Supplied data →
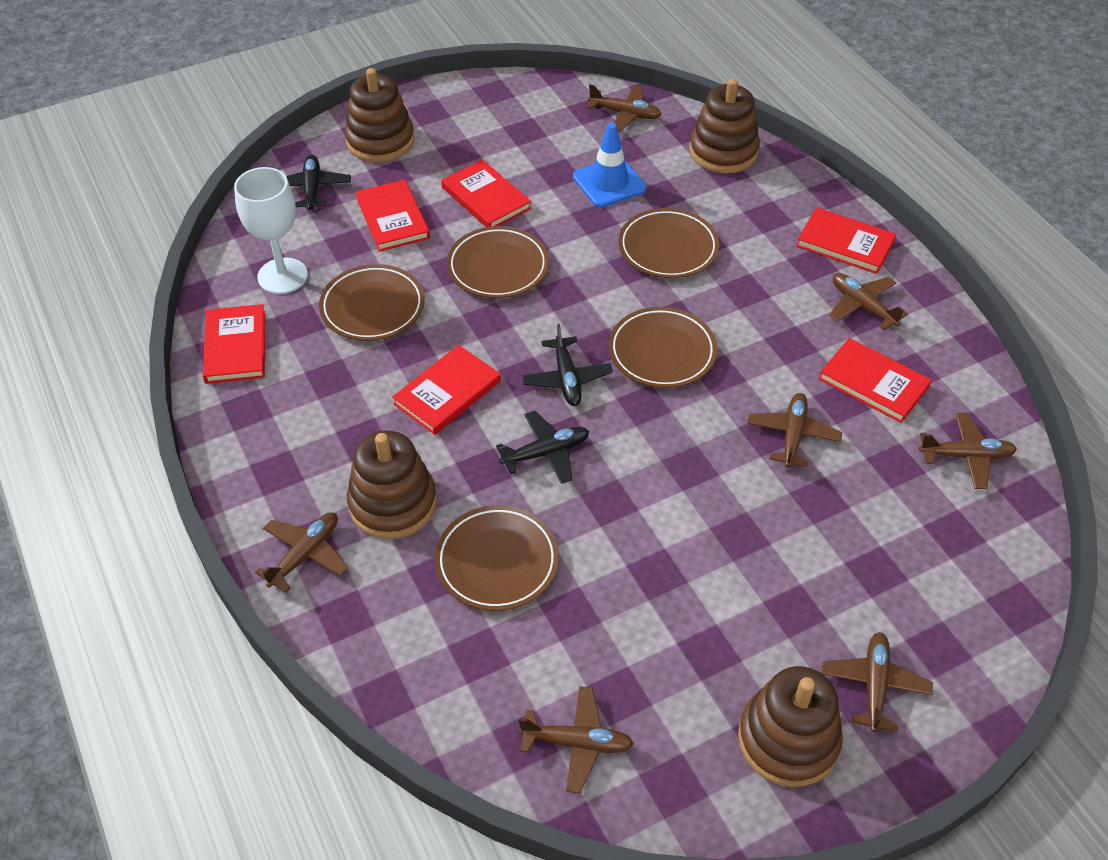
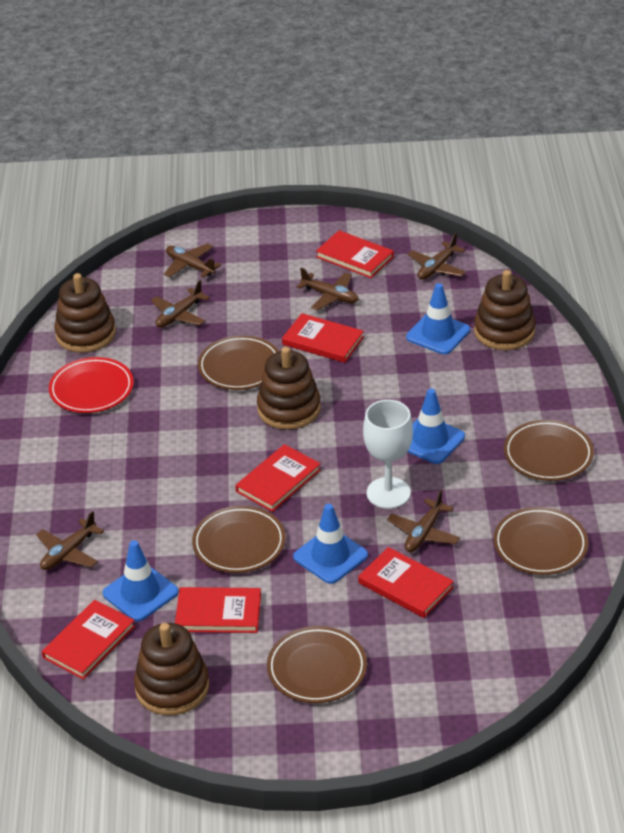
black plane: 3 -> 0
blue traffic cone: 1 -> 4
brown plane: 7 -> 6
red plate: 0 -> 1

Task → Print the entire listing precisely as written, omitting the images it holds.

The completed task →
black plane: 3 -> 0
blue traffic cone: 1 -> 4
brown plane: 7 -> 6
red plate: 0 -> 1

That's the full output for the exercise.